Make an exact copy of all the entries below, with the pictures left out.

-------- DATA RECORDS --------

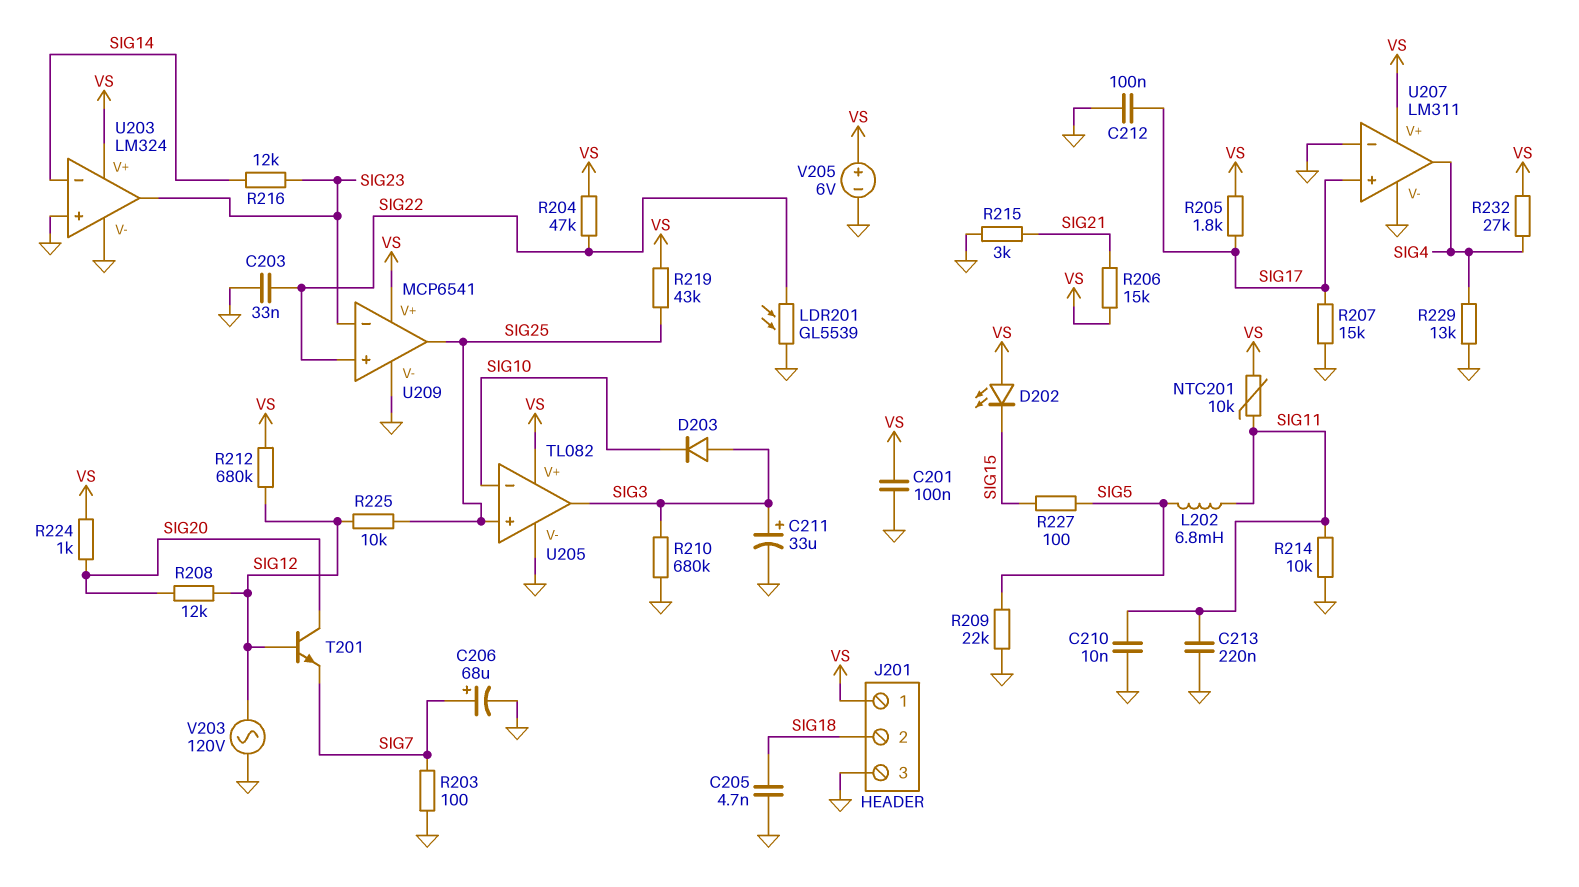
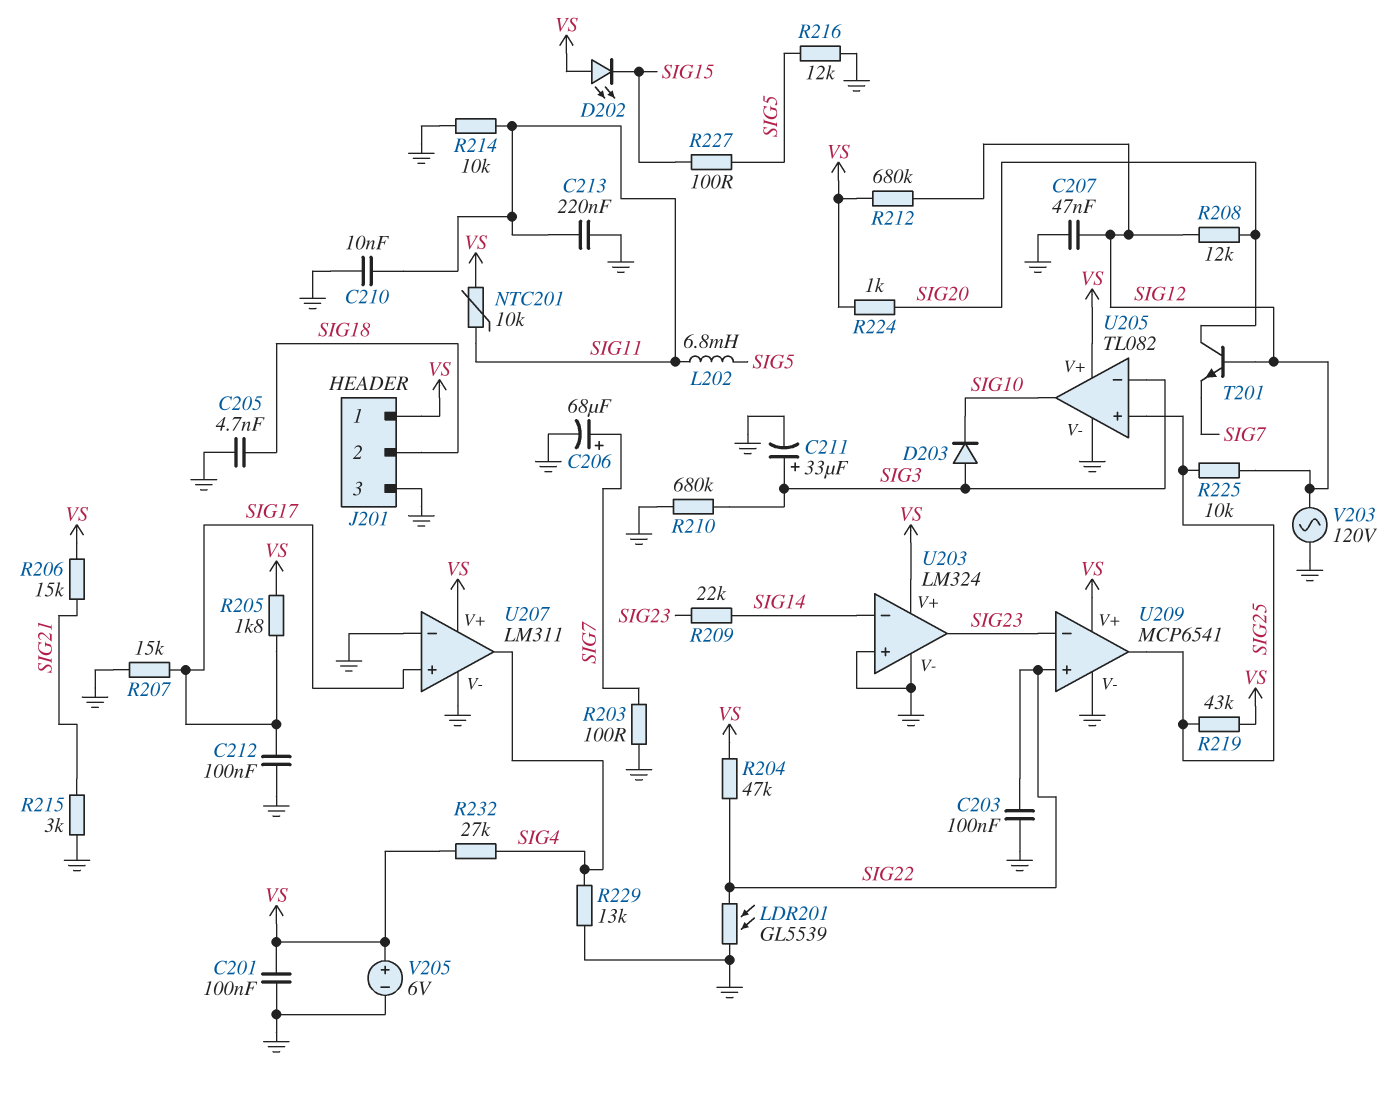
C203: 33nF (GND, SIG22) -> 100nF (GND, SIG22)
C207: none -> 47nF (GND, SIG12)
R209: 22k (GND, SIG5) -> 22k (SIG14, SIG23)
R216: 12k (SIG14, SIG23) -> 12k (GND, SIG5)
U205 pin in-: SIG10 -> SIG3
U205 pin out: SIG3 -> SIG10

--------

> TASK SOLUTION:
C203: 33nF (GND, SIG22) -> 100nF (GND, SIG22)
C207: none -> 47nF (GND, SIG12)
R209: 22k (GND, SIG5) -> 22k (SIG14, SIG23)
R216: 12k (SIG14, SIG23) -> 12k (GND, SIG5)
U205 pin in-: SIG10 -> SIG3
U205 pin out: SIG3 -> SIG10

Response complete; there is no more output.